Work request: Exact copy without images: repeat every entry as written.

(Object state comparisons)
--- START ---
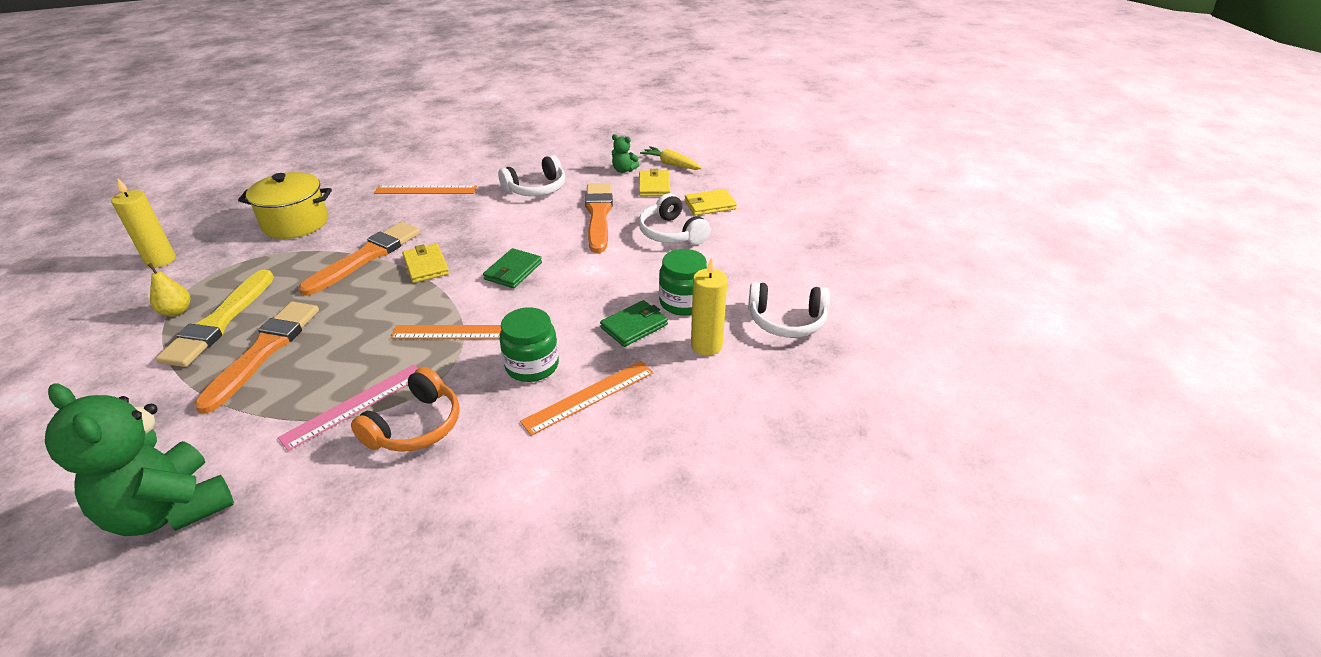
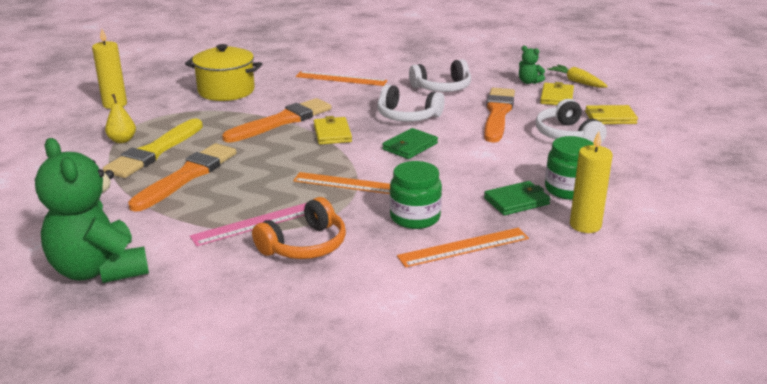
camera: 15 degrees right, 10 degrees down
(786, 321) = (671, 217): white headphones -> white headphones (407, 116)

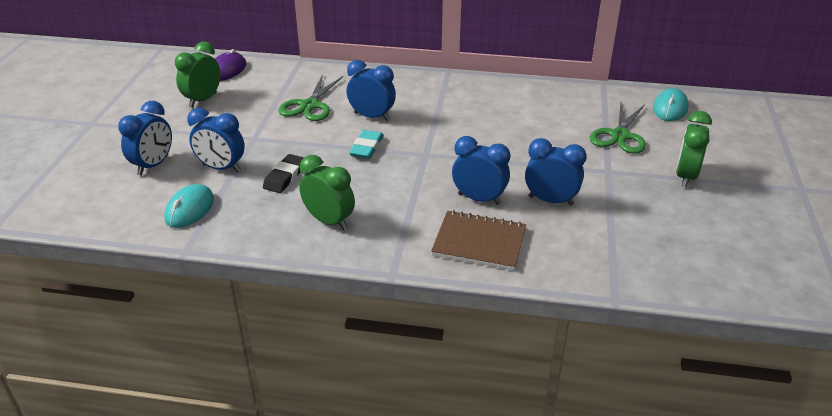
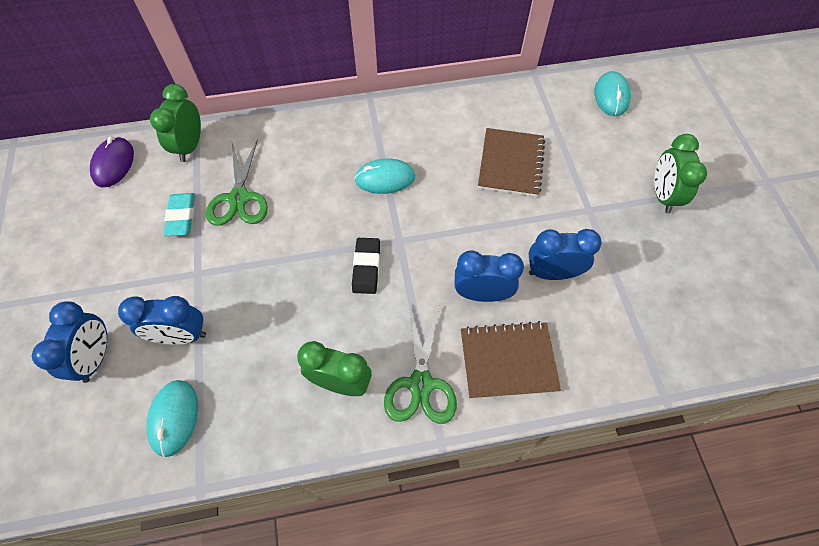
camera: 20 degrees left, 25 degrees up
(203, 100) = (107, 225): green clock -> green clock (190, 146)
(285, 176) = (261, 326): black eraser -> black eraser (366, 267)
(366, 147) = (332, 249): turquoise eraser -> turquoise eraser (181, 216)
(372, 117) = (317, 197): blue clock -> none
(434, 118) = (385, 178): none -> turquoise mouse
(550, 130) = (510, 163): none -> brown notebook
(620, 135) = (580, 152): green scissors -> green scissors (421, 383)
--- END ---
Written response:
camera: 15 degrees right, 10 degrees down
(786, 321) = (671, 217): white headphones -> white headphones (407, 116)

camera: 20 degrees left, 25 degrees up
(203, 100) = (107, 225): green clock -> green clock (190, 146)
(285, 176) = (261, 326): black eraser -> black eraser (366, 267)
(366, 147) = (332, 249): turquoise eraser -> turquoise eraser (181, 216)
(372, 117) = (317, 197): blue clock -> none
(434, 118) = (385, 178): none -> turquoise mouse
(550, 130) = (510, 163): none -> brown notebook
(620, 135) = (580, 152): green scissors -> green scissors (421, 383)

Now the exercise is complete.